- THE PROBLEM
Go to the line containing "U7 pin in-: INV -> VP" in the records below and print it and every following line exactly, on through the line containing "C12: 68nF (AGND, LIGHT)", then stop.

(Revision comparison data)
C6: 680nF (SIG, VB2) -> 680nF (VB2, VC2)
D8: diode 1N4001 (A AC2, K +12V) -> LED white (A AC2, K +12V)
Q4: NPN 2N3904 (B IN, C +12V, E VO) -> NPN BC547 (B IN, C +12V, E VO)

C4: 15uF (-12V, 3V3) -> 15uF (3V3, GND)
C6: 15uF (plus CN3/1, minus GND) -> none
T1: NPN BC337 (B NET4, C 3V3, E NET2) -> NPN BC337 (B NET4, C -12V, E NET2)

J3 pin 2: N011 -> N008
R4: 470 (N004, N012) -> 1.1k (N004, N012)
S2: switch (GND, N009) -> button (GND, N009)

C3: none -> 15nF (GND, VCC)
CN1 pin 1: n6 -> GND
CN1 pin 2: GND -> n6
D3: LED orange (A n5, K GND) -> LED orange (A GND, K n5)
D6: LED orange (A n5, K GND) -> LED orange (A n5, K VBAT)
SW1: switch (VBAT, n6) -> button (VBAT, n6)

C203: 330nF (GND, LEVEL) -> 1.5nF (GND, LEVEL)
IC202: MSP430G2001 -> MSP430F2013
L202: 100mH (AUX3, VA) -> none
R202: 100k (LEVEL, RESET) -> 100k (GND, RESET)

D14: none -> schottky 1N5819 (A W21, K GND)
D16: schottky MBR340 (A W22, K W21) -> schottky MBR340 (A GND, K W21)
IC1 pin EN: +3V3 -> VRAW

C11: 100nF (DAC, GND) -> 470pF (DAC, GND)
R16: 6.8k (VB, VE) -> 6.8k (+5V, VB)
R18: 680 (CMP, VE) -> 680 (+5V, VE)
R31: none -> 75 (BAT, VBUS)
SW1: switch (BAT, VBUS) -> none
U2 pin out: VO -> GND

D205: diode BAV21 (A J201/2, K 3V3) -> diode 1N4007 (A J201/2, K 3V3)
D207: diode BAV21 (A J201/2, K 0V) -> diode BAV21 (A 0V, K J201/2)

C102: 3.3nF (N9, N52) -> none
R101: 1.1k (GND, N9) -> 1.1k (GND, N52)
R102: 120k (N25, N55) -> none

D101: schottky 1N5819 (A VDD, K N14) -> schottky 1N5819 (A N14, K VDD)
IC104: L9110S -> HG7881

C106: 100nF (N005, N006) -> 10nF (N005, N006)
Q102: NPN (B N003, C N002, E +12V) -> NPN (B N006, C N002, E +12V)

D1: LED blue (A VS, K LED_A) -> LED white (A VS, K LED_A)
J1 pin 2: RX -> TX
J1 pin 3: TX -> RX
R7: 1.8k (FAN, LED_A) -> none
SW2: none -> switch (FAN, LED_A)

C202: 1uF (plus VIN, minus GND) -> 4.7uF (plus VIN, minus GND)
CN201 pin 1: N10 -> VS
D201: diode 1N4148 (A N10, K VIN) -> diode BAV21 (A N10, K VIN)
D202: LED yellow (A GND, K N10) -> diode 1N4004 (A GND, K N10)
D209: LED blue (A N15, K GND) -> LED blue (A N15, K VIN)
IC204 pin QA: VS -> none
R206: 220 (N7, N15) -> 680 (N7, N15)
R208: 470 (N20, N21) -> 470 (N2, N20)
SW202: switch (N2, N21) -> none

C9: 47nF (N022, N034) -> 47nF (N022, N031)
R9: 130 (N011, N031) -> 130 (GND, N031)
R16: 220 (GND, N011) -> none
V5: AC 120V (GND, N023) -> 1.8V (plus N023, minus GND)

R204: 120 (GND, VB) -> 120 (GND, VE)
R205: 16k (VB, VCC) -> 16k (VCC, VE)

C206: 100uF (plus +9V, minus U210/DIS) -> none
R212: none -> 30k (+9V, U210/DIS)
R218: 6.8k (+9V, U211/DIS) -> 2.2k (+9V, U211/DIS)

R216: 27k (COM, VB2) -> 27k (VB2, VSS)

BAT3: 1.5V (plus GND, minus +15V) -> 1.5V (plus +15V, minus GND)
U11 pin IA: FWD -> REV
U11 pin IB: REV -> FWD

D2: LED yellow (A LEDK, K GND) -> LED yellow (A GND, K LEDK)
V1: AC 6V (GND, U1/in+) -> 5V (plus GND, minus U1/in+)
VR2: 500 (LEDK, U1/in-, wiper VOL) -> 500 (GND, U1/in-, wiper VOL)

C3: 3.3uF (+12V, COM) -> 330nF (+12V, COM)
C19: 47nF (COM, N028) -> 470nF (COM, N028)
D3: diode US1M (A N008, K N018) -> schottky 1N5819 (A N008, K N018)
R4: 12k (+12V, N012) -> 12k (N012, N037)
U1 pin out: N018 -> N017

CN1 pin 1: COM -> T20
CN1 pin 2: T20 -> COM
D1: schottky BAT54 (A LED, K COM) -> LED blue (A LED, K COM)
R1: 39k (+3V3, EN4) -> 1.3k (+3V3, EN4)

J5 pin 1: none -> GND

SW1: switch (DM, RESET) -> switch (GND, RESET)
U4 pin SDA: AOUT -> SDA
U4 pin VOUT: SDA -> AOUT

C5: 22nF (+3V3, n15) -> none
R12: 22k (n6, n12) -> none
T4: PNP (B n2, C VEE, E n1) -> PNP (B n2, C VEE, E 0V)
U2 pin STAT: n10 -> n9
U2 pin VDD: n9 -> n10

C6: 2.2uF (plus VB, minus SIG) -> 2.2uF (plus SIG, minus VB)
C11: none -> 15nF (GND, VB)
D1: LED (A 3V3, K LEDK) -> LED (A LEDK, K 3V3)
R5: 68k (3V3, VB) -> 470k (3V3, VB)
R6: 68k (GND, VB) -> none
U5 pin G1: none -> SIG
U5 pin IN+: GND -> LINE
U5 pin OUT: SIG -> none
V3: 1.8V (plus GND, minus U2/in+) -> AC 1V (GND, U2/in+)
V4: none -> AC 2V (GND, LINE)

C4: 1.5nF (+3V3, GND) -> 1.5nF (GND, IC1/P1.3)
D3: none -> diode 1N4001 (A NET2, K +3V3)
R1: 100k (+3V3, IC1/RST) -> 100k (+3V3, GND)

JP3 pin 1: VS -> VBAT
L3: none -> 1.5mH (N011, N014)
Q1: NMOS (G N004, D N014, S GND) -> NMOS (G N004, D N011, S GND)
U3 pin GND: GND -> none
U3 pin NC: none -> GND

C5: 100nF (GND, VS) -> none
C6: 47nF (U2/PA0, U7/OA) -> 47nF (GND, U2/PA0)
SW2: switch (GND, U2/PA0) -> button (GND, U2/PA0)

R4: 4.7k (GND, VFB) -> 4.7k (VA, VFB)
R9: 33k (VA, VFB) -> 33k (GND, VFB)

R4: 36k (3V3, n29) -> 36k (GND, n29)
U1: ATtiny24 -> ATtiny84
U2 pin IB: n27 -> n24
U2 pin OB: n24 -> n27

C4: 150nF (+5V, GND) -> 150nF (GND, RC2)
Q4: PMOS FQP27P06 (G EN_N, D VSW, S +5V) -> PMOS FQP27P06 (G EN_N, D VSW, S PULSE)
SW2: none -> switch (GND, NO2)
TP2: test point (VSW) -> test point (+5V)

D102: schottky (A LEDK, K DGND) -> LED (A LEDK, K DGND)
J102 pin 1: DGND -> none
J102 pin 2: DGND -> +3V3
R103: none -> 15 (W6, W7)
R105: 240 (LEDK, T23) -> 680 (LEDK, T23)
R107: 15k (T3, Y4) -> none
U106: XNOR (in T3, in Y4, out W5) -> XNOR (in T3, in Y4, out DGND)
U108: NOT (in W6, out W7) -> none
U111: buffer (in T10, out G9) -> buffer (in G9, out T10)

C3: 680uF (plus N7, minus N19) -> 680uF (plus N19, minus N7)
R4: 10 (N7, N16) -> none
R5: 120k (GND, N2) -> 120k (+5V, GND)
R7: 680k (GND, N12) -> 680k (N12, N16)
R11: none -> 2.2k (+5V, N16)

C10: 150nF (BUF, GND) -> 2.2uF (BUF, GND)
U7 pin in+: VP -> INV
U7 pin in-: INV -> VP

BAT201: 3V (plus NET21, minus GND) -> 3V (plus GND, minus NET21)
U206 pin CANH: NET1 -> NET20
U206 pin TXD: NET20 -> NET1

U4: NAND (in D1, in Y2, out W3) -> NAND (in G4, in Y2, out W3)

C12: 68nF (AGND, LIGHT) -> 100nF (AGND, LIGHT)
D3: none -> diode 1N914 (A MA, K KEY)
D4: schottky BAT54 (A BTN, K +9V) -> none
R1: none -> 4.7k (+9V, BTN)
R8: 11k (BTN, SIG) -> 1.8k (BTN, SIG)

- RESULT BELOW
U7 pin in-: INV -> VP

BAT201: 3V (plus NET21, minus GND) -> 3V (plus GND, minus NET21)
U206 pin CANH: NET1 -> NET20
U206 pin TXD: NET20 -> NET1

U4: NAND (in D1, in Y2, out W3) -> NAND (in G4, in Y2, out W3)

C12: 68nF (AGND, LIGHT) -> 100nF (AGND, LIGHT)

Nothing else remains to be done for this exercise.